-- Source data follows --

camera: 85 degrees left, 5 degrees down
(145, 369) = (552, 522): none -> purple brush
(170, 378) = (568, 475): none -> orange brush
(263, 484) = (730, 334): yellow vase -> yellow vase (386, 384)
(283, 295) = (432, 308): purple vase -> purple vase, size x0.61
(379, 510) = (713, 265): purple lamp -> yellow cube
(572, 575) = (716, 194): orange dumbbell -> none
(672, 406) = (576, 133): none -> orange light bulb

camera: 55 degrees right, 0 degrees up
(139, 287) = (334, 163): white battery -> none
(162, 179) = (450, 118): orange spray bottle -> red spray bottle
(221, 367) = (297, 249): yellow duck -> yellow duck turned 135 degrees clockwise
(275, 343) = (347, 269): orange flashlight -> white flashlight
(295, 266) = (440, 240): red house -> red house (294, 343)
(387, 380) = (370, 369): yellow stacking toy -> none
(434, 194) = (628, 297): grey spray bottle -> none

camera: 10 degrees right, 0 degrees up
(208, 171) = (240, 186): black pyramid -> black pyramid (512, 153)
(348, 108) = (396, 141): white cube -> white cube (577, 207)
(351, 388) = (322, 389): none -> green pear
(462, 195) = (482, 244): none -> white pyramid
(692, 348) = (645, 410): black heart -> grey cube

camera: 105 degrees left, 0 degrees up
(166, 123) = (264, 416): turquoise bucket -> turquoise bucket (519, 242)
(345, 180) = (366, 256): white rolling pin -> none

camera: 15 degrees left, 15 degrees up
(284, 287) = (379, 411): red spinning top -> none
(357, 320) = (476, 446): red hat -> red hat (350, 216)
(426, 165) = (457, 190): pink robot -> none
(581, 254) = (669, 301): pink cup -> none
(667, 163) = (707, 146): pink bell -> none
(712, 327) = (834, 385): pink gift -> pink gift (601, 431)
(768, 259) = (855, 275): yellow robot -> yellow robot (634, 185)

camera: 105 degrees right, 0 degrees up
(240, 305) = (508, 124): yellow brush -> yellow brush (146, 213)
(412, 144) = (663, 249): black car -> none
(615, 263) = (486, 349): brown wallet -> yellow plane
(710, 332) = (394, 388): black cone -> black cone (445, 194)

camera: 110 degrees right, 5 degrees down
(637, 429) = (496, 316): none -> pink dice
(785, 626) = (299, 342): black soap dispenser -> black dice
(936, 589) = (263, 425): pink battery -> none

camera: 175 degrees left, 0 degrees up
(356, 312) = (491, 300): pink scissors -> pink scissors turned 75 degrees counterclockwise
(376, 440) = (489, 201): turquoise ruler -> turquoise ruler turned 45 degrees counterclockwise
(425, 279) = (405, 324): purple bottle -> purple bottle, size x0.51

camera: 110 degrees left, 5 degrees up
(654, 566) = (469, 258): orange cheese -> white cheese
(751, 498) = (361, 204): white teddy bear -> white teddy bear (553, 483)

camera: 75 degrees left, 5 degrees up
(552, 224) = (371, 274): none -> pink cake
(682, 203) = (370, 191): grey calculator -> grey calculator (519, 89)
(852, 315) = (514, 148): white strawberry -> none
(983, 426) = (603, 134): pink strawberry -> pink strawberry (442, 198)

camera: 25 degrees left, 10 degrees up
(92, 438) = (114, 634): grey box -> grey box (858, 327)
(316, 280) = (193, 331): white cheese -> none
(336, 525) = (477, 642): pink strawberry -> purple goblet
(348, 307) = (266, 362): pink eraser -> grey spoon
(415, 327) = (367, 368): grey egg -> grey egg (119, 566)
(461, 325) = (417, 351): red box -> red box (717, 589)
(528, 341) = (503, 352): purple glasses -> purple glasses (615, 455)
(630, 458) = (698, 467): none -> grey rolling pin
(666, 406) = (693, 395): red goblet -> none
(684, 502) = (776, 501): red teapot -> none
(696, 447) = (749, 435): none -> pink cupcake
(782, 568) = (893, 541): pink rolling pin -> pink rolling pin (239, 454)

-- Source data concluded --

→ **Description of the task**: Starting with the line with "(387, 380) = (370, 369): yellow" above and going on through the line with "(983, 426) = (603, 134): pink", transcribe every line exactly, both ends included, and add nothing.

→ **Result of the task**:
(387, 380) = (370, 369): yellow stacking toy -> none
(434, 194) = (628, 297): grey spray bottle -> none

camera: 10 degrees right, 0 degrees up
(208, 171) = (240, 186): black pyramid -> black pyramid (512, 153)
(348, 108) = (396, 141): white cube -> white cube (577, 207)
(351, 388) = (322, 389): none -> green pear
(462, 195) = (482, 244): none -> white pyramid
(692, 348) = (645, 410): black heart -> grey cube

camera: 105 degrees left, 0 degrees up
(166, 123) = (264, 416): turquoise bucket -> turquoise bucket (519, 242)
(345, 180) = (366, 256): white rolling pin -> none

camera: 15 degrees left, 15 degrees up
(284, 287) = (379, 411): red spinning top -> none
(357, 320) = (476, 446): red hat -> red hat (350, 216)
(426, 165) = (457, 190): pink robot -> none
(581, 254) = (669, 301): pink cup -> none
(667, 163) = (707, 146): pink bell -> none
(712, 327) = (834, 385): pink gift -> pink gift (601, 431)
(768, 259) = (855, 275): yellow robot -> yellow robot (634, 185)

camera: 105 degrees right, 0 degrees up
(240, 305) = (508, 124): yellow brush -> yellow brush (146, 213)
(412, 144) = (663, 249): black car -> none
(615, 263) = (486, 349): brown wallet -> yellow plane
(710, 332) = (394, 388): black cone -> black cone (445, 194)

camera: 110 degrees right, 5 degrees down
(637, 429) = (496, 316): none -> pink dice
(785, 626) = (299, 342): black soap dispenser -> black dice
(936, 589) = (263, 425): pink battery -> none

camera: 175 degrees left, 0 degrees up
(356, 312) = (491, 300): pink scissors -> pink scissors turned 75 degrees counterclockwise
(376, 440) = (489, 201): turquoise ruler -> turquoise ruler turned 45 degrees counterclockwise
(425, 279) = (405, 324): purple bottle -> purple bottle, size x0.51

camera: 110 degrees left, 5 degrees up
(654, 566) = (469, 258): orange cheese -> white cheese
(751, 498) = (361, 204): white teddy bear -> white teddy bear (553, 483)

camera: 75 degrees left, 5 degrees up
(552, 224) = (371, 274): none -> pink cake
(682, 203) = (370, 191): grey calculator -> grey calculator (519, 89)
(852, 315) = (514, 148): white strawberry -> none
(983, 426) = (603, 134): pink strawberry -> pink strawberry (442, 198)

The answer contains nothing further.